Below are the records; pull every line that includes "DGND".
----- DATA LISTING
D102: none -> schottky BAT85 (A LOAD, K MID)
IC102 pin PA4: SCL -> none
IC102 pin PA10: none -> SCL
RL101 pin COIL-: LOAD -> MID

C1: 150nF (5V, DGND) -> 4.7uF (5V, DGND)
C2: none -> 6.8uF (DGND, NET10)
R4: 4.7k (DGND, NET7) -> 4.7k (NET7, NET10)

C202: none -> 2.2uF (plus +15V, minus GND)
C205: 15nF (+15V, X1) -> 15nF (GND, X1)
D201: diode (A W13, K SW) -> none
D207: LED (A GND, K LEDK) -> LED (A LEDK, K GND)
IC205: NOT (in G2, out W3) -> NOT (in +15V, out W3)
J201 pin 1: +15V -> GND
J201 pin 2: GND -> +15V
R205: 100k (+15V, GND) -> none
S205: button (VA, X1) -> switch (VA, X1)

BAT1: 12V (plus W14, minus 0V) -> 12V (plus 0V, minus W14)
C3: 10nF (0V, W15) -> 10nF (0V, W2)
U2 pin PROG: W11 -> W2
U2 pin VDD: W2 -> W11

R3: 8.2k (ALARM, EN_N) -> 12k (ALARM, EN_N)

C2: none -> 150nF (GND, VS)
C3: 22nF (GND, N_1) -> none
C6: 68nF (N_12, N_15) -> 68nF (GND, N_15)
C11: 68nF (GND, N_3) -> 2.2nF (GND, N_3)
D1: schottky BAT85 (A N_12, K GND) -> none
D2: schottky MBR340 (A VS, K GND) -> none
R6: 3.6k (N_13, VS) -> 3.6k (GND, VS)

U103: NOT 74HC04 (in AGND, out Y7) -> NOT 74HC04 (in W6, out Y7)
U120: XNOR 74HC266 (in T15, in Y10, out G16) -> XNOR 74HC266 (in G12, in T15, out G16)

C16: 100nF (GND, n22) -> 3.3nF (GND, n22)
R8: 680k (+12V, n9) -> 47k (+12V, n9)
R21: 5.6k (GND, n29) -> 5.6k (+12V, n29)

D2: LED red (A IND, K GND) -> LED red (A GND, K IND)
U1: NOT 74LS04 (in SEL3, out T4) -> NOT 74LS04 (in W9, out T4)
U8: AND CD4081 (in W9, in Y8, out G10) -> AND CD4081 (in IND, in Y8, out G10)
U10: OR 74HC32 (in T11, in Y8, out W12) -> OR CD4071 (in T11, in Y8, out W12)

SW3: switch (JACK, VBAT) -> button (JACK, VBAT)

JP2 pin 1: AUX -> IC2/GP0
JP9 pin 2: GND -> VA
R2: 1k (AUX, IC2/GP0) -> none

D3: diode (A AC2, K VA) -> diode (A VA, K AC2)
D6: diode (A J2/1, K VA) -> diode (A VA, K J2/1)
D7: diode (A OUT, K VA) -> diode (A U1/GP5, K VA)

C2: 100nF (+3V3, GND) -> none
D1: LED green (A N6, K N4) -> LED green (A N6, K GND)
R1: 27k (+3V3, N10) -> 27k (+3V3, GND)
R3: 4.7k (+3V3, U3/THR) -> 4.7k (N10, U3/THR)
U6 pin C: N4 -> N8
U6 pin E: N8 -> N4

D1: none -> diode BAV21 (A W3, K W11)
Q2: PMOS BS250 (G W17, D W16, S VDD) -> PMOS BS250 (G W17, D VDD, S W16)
----------
▶ **OUTPUT**:
C1: 150nF (5V, DGND) -> 4.7uF (5V, DGND)
C2: none -> 6.8uF (DGND, NET10)
R4: 4.7k (DGND, NET7) -> 4.7k (NET7, NET10)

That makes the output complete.